◆ TASK DESCRIPTION
In the data that follows, find each line containing "none" and copy it.

● ● ●

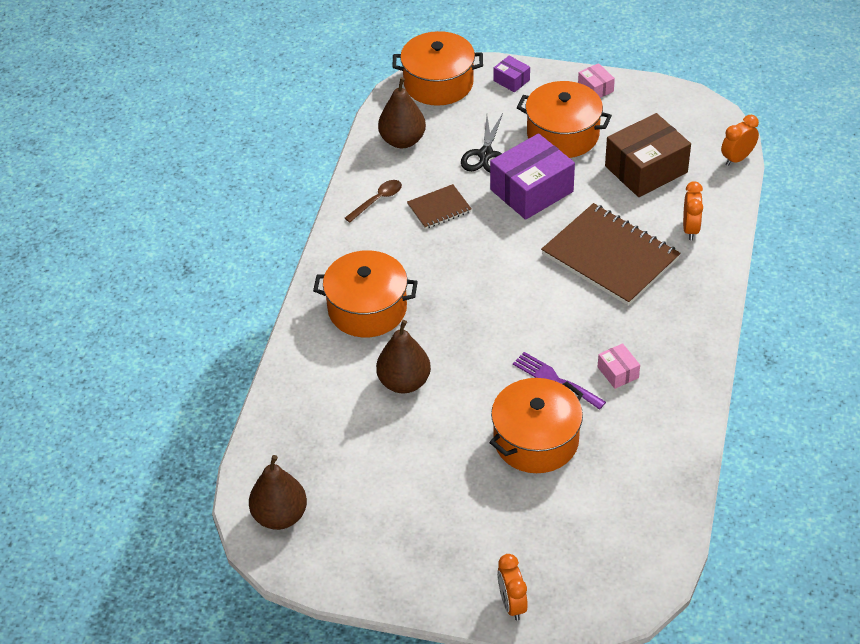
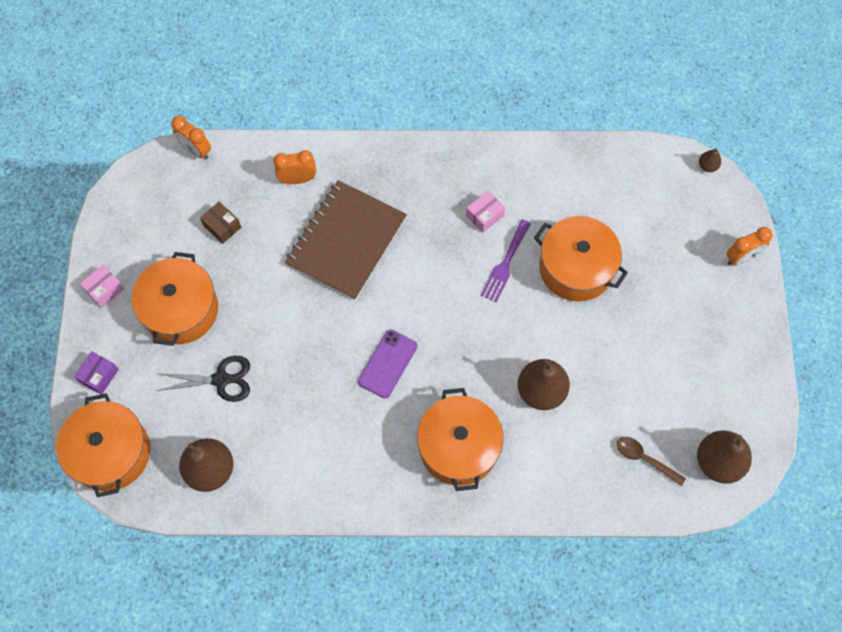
camera: 105 degrees left, 20 degrees up
brown spoon [345,180,402,222] -> brown spoon moved to [616,437,686,486]
brown notebook [407,184,471,229] -> none
purple box [490,133,575,220] -> none
brown box [605,113,691,197] -> brown box [200,202,241,244], size x0.47
none -> purple phone [358,330,417,398]
none -> brown pear [699,148,721,172]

● ● ●

◆ YOUR SOLUTION
brown notebook [407,184,471,229] -> none
purple box [490,133,575,220] -> none
none -> purple phone [358,330,417,398]
none -> brown pear [699,148,721,172]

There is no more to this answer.